**EXERCISE**:
The answer must consist only of the lines in the records below from the line with "camera: 85 degrees right, 15 degrees up" to the line with "none -> blue toothbrush [496,555,597,623]", both included, copied word for word with every picture left out.
START EXERCISE MATERIAL
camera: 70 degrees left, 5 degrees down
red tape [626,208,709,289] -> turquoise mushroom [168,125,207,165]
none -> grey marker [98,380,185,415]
END EXERCISE MATERIAL
START EXERCISE MATERIAL
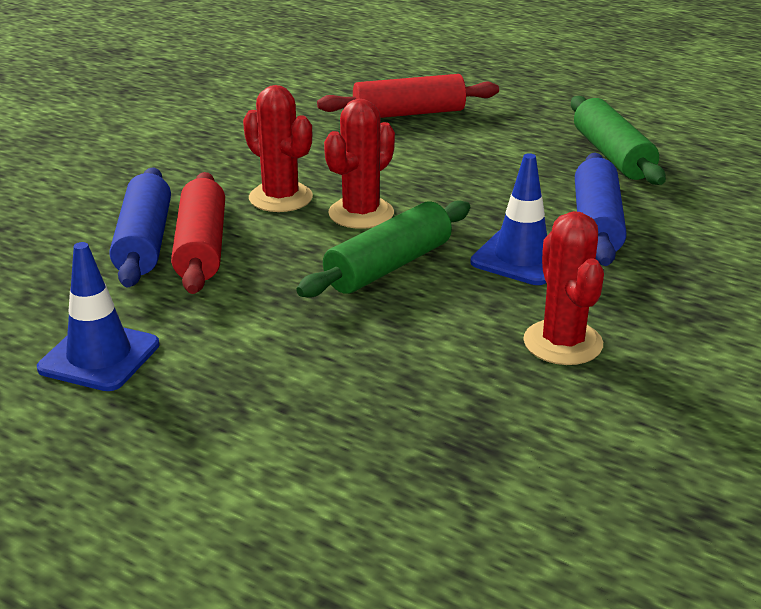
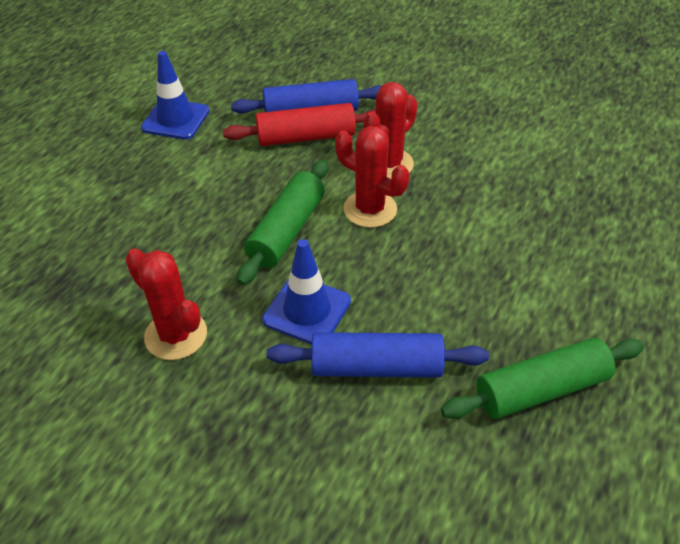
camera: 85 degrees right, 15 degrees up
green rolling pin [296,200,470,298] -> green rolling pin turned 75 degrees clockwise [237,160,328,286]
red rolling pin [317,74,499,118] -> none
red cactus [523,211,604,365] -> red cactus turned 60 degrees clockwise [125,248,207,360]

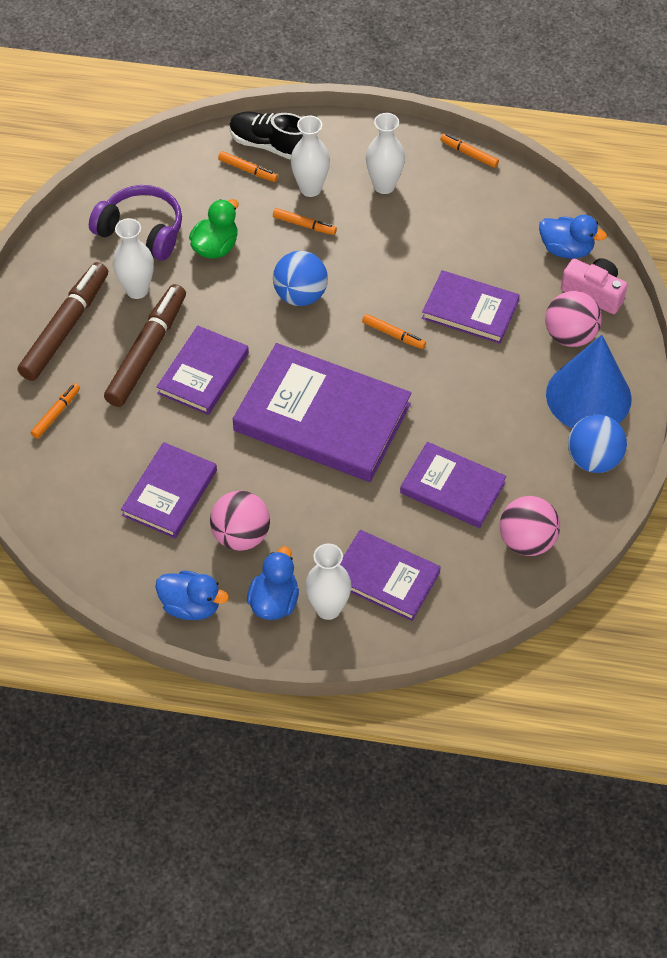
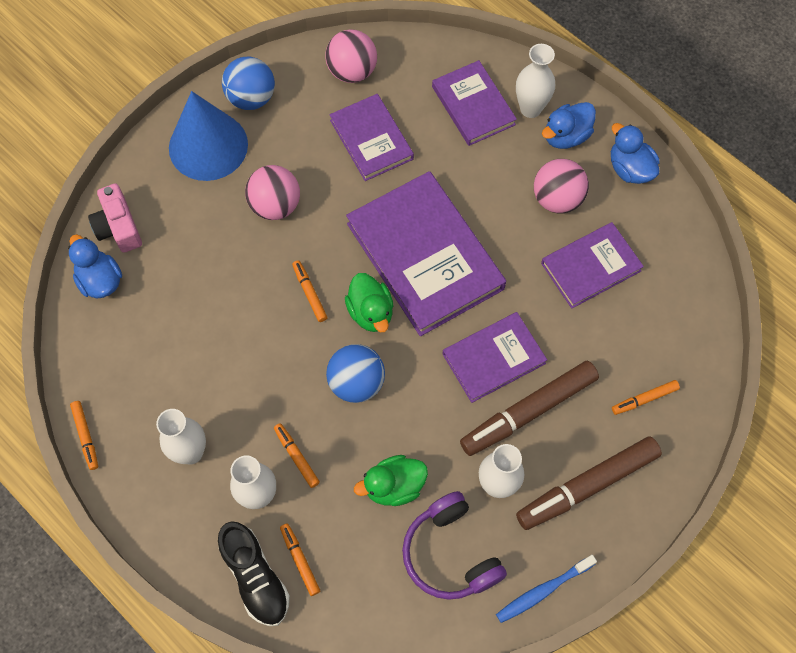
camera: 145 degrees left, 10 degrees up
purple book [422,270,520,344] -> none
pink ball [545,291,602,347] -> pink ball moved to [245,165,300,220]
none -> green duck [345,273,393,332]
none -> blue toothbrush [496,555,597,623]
END EXERCISE MATERIAL
**TASK RESPONSE**:
camera: 85 degrees right, 15 degrees up
green rolling pin [296,200,470,298] -> green rolling pin turned 75 degrees clockwise [237,160,328,286]
red rolling pin [317,74,499,118] -> none
red cactus [523,211,604,365] -> red cactus turned 60 degrees clockwise [125,248,207,360]

camera: 145 degrees left, 10 degrees up
purple book [422,270,520,344] -> none
pink ball [545,291,602,347] -> pink ball moved to [245,165,300,220]
none -> green duck [345,273,393,332]
none -> blue toothbrush [496,555,597,623]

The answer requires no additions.